*EXERCISE AIM*: Each record is to be copied exactly, with its pictures left behind.

** SUPPLIED ENTRIES follows **

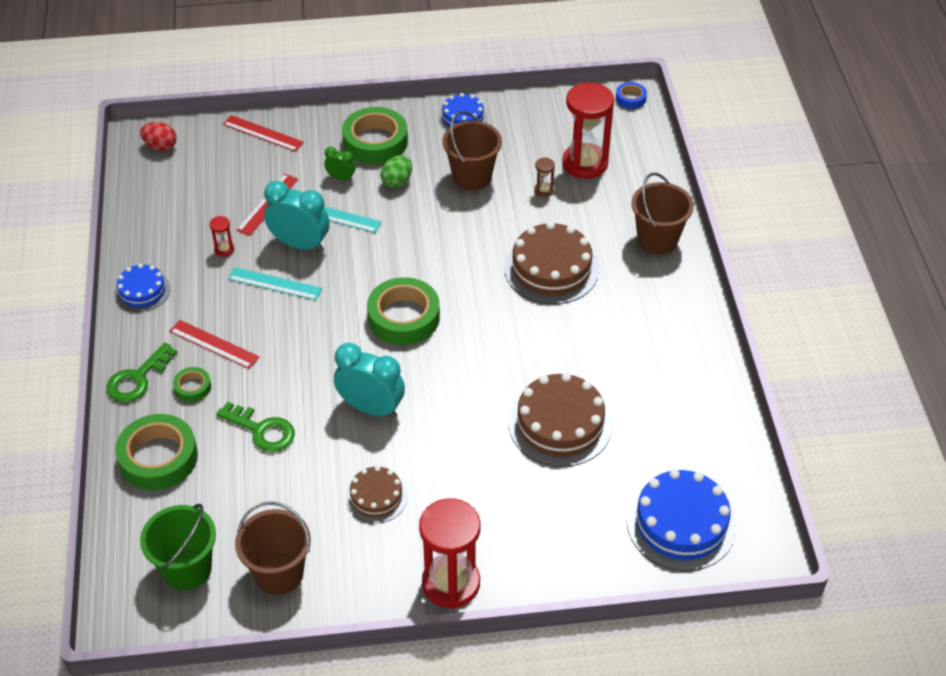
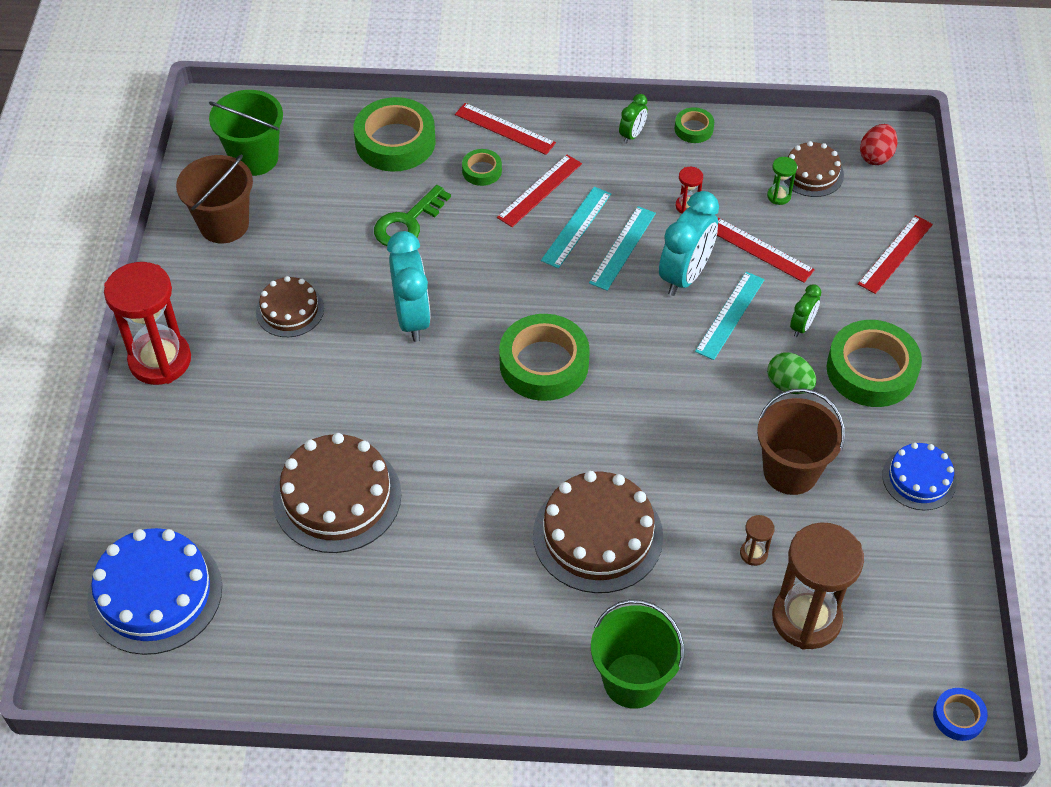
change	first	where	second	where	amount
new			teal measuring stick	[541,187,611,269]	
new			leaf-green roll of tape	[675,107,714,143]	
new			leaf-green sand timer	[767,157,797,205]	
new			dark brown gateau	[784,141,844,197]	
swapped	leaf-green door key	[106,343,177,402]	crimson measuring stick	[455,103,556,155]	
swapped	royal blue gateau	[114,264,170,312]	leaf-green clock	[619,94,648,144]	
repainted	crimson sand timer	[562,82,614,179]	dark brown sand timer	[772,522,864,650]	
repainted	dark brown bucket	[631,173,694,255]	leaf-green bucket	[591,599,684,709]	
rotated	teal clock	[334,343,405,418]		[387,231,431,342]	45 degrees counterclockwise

** End of SUPPLIED ENTRIES **

*PROBLEM SOLUTION*:
change	first	where	second	where	amount
new			teal measuring stick	[541,187,611,269]	
new			leaf-green roll of tape	[675,107,714,143]	
new			leaf-green sand timer	[767,157,797,205]	
new			dark brown gateau	[784,141,844,197]	
swapped	leaf-green door key	[106,343,177,402]	crimson measuring stick	[455,103,556,155]	
swapped	royal blue gateau	[114,264,170,312]	leaf-green clock	[619,94,648,144]	
repainted	crimson sand timer	[562,82,614,179]	dark brown sand timer	[772,522,864,650]	
repainted	dark brown bucket	[631,173,694,255]	leaf-green bucket	[591,599,684,709]	
rotated	teal clock	[334,343,405,418]		[387,231,431,342]	45 degrees counterclockwise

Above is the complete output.